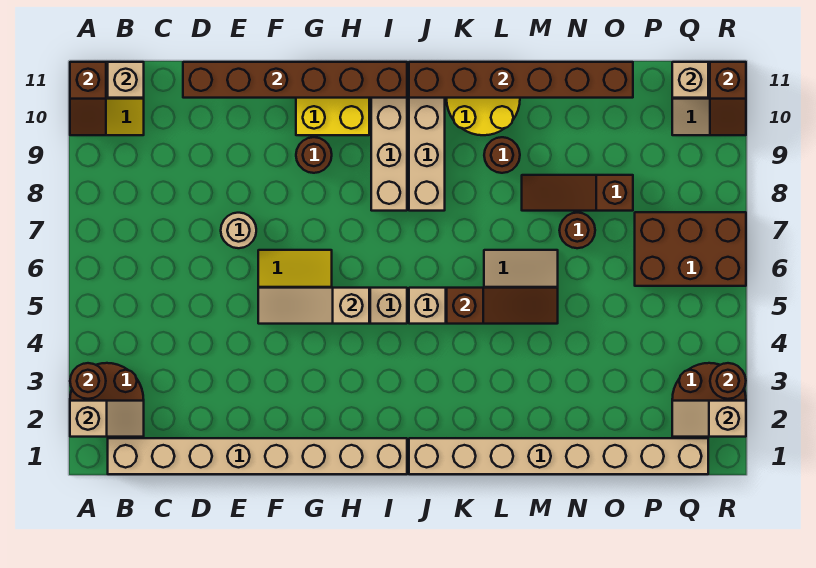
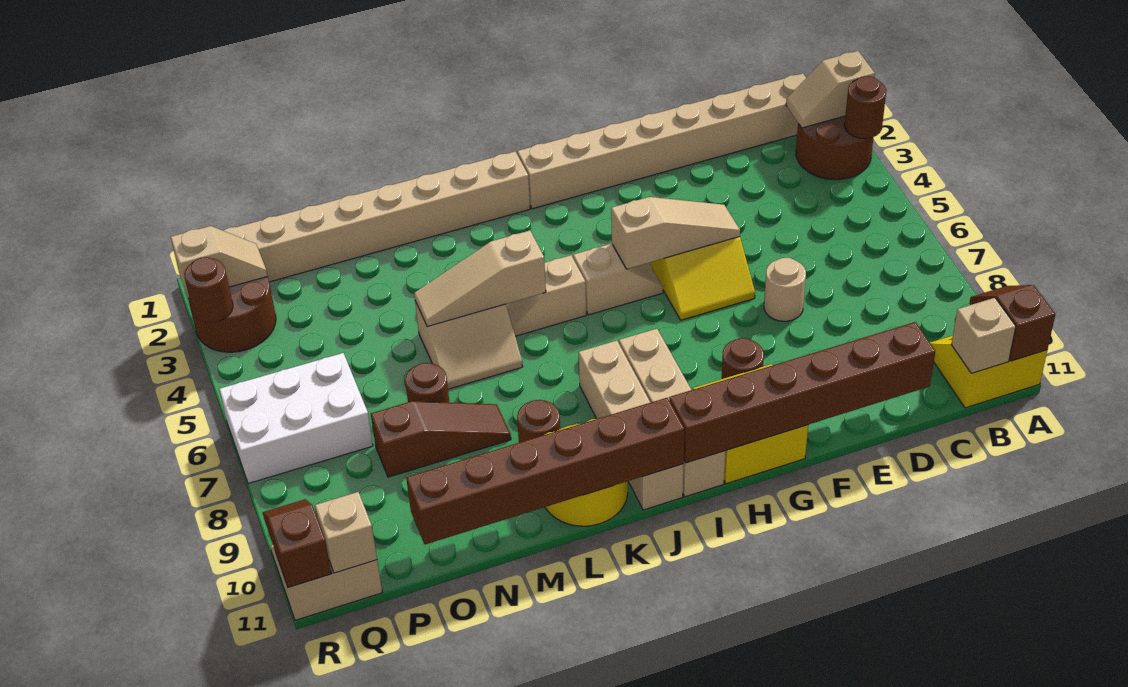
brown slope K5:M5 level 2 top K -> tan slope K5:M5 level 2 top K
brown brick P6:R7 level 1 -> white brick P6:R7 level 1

--

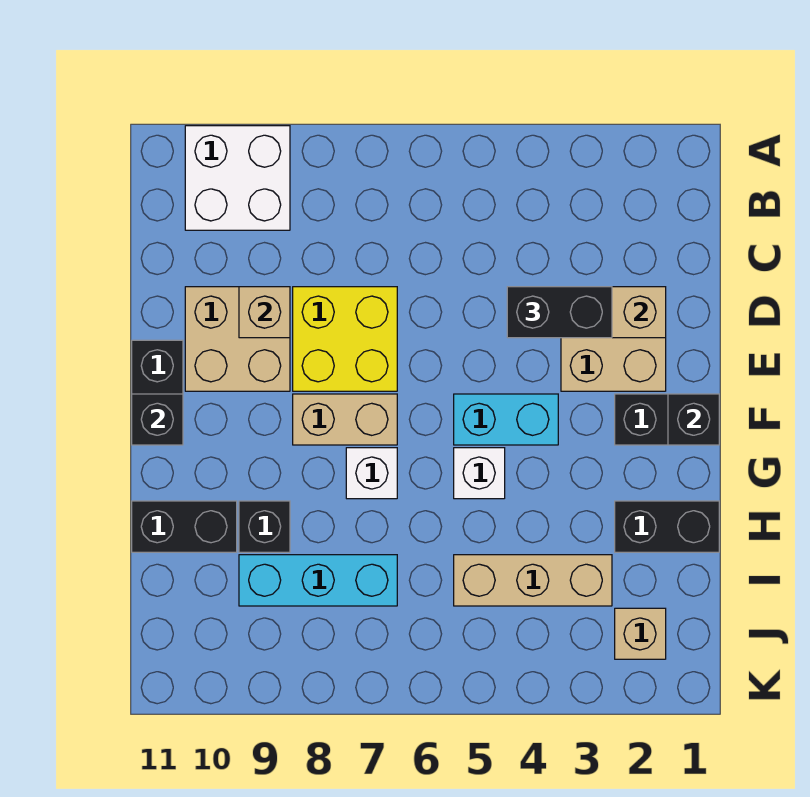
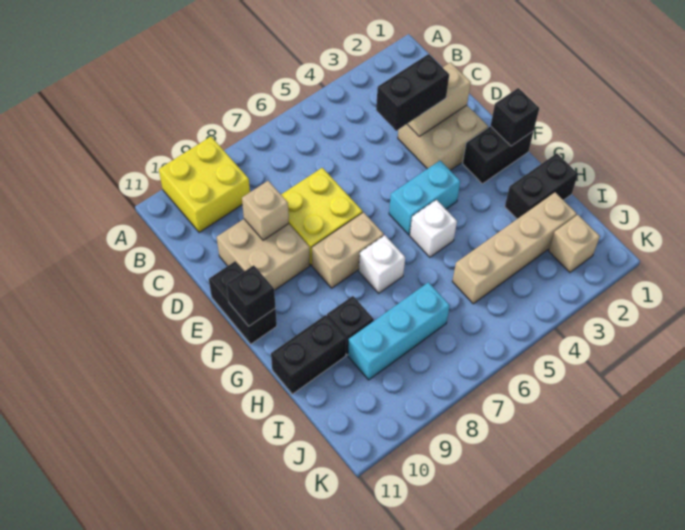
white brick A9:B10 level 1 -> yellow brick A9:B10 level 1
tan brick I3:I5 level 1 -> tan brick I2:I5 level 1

Your instructions - Could you restate word for word the lines above from the one containing "white brick A9:B10" through the one containing "tan brick I3:I5", both included, and nothing else?

Your solution -
white brick A9:B10 level 1 -> yellow brick A9:B10 level 1
tan brick I3:I5 level 1 -> tan brick I2:I5 level 1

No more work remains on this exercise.